→ **Directions**: Give the listing below again exactly, but without any of its pictures.

::: Material provided :::

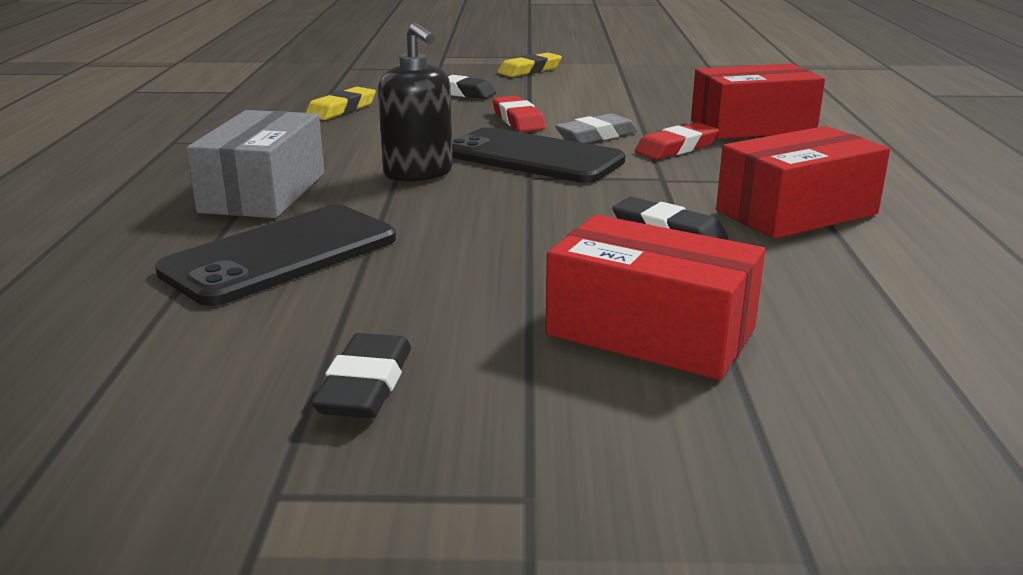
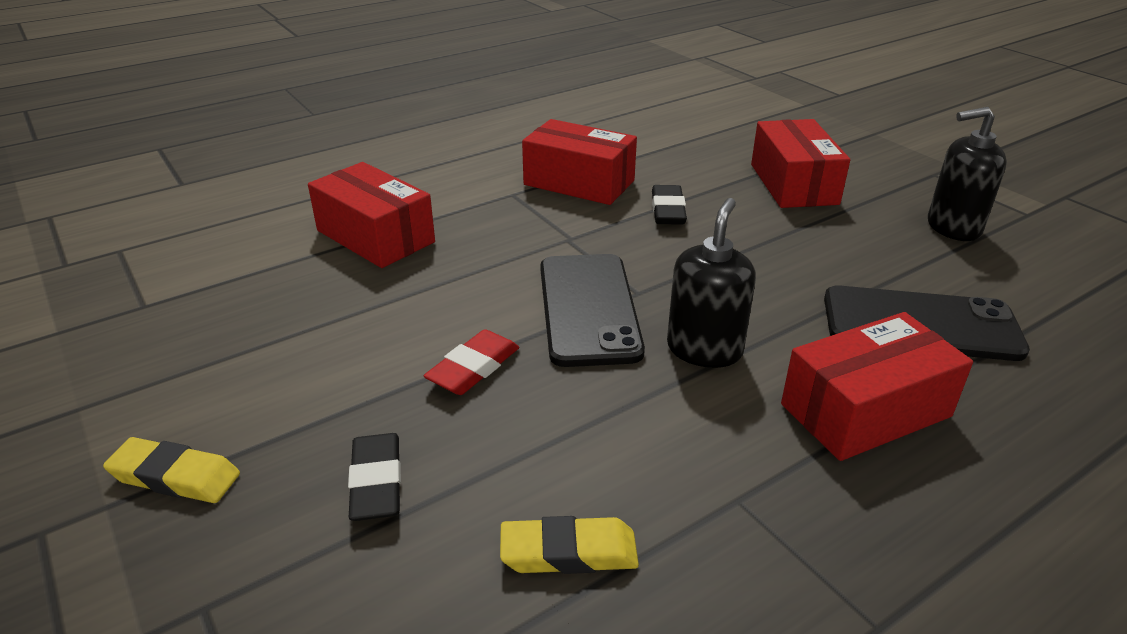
camera: 125 degrees left, 10 degrees up
(264, 192) = (865, 410): grey box -> red box
(365, 385) = (953, 227): black eraser -> black soap dispenser
(596, 135) = (484, 301): grey eraser -> none
(676, 148) = (482, 252): red eraser -> none

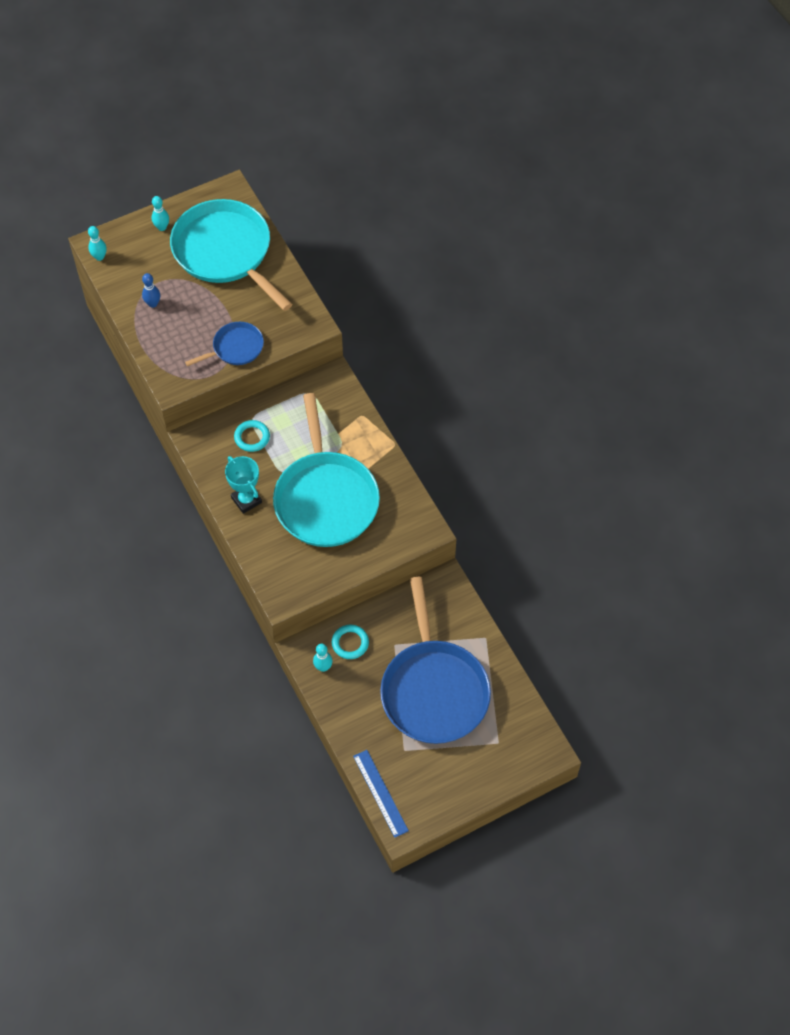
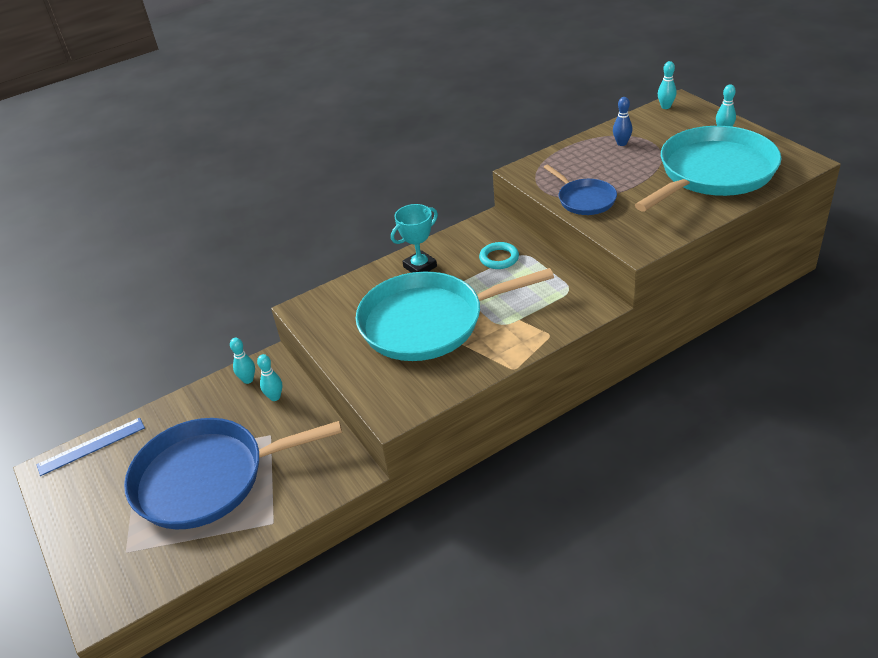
camera: 90 degrees right, 20 degrees down
(350, 643) = (275, 397): turquoise ring -> turquoise bowling pin

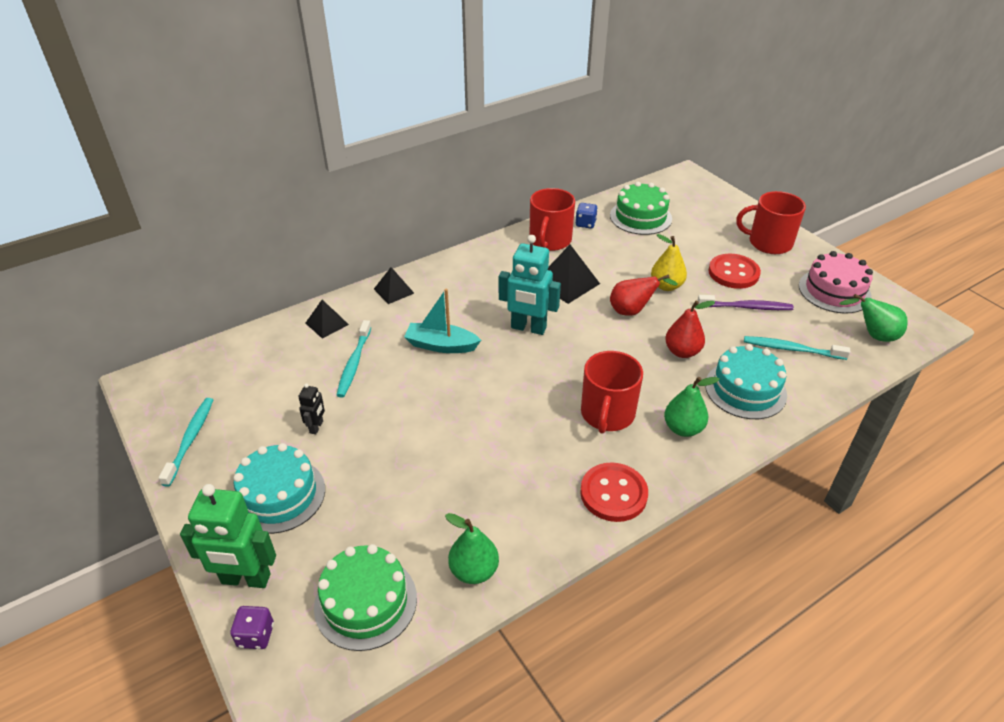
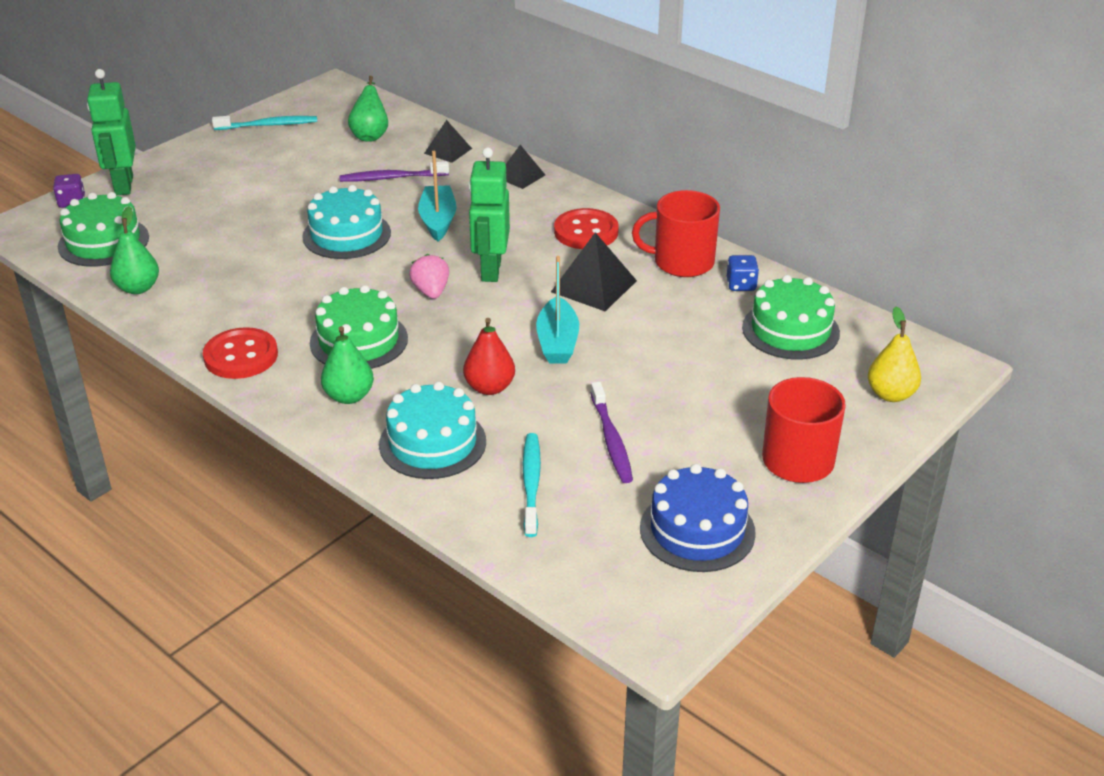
camera: 75 degrees right, 5 degrees down
(279, 495) = (212, 179): turquoise cake -> turquoise cake (346, 235)
(316, 427) = (297, 178): black robot -> none
(354, 363) = (392, 178): turquoise toothbrush -> purple toothbrush
(528, 328) = (490, 270): turquoise robot -> green robot
(548, 364) = (431, 291): none -> pink strawberry
(607, 414) = (359, 341): red mug -> green cake
(632, 311) = (557, 342): red pear -> turquoise boat
(666, 286) = (627, 365): yellow pear -> yellow pear (890, 394)
(733, 273) = (691, 425): red button -> red button (586, 232)
(834, 291) = (697, 530): pink cake -> blue cake
(873, 335) = (597, 569): green pear -> green pear (370, 135)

:::

→ **Problem solution**:
camera: 125 degrees left, 10 degrees up
(264, 192) = (865, 410): grey box -> red box
(365, 385) = (953, 227): black eraser -> black soap dispenser
(596, 135) = (484, 301): grey eraser -> none
(676, 148) = (482, 252): red eraser -> none

camera: 90 degrees right, 20 degrees down
(350, 643) = (275, 397): turquoise ring -> turquoise bowling pin

camera: 75 degrees right, 5 degrees down
(279, 495) = (212, 179): turquoise cake -> turquoise cake (346, 235)
(316, 427) = (297, 178): black robot -> none
(354, 363) = (392, 178): turquoise toothbrush -> purple toothbrush
(528, 328) = (490, 270): turquoise robot -> green robot
(548, 364) = (431, 291): none -> pink strawberry
(607, 414) = (359, 341): red mug -> green cake
(632, 311) = (557, 342): red pear -> turquoise boat
(666, 286) = (627, 365): yellow pear -> yellow pear (890, 394)
(733, 273) = (691, 425): red button -> red button (586, 232)
(834, 291) = (697, 530): pink cake -> blue cake
(873, 335) = (597, 569): green pear -> green pear (370, 135)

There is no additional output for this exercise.